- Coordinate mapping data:
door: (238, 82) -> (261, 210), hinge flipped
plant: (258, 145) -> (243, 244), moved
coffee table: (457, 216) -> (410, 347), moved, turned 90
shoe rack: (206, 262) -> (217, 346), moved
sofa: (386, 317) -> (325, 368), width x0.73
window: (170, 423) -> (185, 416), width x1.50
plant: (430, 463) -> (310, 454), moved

- REQUIRED WORK: All of the entries above need to be retyped exactly.

- ANSWER FOR THIS EXERCISE:
door: (238, 82) -> (261, 210), hinge flipped
plant: (258, 145) -> (243, 244), moved
coffee table: (457, 216) -> (410, 347), moved, turned 90
shoe rack: (206, 262) -> (217, 346), moved
sofa: (386, 317) -> (325, 368), width x0.73
window: (170, 423) -> (185, 416), width x1.50
plant: (430, 463) -> (310, 454), moved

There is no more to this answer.